[Start of section]
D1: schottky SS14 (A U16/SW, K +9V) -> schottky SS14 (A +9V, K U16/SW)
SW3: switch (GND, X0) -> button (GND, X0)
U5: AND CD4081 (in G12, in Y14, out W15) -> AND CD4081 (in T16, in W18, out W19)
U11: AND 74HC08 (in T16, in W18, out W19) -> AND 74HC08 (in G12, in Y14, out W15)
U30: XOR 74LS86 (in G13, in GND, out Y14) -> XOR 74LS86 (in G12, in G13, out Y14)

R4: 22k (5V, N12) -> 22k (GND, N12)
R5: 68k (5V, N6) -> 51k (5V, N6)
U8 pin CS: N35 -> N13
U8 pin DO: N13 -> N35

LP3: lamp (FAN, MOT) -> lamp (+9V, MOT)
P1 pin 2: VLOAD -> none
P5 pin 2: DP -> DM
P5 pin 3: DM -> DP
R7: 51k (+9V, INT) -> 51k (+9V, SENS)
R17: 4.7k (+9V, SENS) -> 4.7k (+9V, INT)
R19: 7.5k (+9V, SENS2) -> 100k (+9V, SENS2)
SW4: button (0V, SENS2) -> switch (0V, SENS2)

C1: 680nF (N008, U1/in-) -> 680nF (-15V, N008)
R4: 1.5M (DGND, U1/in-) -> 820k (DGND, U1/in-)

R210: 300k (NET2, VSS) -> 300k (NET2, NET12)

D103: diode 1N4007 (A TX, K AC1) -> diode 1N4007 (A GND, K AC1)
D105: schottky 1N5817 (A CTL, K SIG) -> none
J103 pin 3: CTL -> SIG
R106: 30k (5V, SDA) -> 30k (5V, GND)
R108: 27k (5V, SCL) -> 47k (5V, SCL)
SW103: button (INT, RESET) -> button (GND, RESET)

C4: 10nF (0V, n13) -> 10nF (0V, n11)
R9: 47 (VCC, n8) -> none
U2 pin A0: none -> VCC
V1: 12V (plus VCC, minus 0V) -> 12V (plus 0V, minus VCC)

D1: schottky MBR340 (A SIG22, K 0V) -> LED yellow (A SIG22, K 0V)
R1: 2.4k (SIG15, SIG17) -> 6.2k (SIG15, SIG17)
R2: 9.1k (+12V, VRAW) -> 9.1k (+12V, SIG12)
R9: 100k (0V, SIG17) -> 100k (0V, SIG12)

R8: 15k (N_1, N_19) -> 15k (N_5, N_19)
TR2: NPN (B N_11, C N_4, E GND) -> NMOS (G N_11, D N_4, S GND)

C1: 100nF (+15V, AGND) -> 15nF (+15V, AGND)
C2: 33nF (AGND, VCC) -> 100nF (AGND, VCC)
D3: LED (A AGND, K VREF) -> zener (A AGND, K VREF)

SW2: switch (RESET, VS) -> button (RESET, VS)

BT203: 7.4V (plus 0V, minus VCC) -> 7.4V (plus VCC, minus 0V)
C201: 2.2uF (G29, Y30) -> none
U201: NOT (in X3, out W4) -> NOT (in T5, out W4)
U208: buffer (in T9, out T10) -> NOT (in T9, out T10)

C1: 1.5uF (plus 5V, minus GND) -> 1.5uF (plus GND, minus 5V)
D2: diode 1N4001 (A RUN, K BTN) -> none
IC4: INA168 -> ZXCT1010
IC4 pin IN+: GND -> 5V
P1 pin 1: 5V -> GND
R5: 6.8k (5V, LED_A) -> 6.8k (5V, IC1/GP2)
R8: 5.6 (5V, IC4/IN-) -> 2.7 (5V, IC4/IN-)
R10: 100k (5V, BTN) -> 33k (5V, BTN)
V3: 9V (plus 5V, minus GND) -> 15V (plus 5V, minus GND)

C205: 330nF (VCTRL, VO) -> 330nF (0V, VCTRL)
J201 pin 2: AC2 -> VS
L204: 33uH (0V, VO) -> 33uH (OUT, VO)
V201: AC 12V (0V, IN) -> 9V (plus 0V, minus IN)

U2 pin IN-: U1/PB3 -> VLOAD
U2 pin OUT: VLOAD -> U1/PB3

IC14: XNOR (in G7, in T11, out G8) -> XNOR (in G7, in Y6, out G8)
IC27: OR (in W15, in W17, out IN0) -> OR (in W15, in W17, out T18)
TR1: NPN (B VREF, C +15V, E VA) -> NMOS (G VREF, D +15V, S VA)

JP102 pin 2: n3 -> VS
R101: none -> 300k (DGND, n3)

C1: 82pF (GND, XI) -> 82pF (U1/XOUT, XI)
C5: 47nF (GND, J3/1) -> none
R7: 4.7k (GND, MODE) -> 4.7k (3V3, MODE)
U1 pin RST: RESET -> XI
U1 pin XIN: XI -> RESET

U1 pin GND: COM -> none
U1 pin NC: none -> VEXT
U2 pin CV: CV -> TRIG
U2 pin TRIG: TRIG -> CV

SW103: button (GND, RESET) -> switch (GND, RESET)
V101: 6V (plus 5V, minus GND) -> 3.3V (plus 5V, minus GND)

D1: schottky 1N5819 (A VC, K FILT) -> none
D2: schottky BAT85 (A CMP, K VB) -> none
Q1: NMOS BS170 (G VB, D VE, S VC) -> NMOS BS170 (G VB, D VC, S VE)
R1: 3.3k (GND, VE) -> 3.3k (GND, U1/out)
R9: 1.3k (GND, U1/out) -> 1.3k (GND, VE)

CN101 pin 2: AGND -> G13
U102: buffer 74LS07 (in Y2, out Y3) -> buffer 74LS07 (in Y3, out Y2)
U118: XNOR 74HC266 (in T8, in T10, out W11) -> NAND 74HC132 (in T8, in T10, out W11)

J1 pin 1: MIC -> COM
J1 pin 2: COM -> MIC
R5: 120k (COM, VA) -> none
[End of section]
TASK TO COMPLETE: Copy out each line in the preceding records that contains "DGND".

EXPECTED OUTPUT:
R4: 1.5M (DGND, U1/in-) -> 820k (DGND, U1/in-)
R101: none -> 300k (DGND, n3)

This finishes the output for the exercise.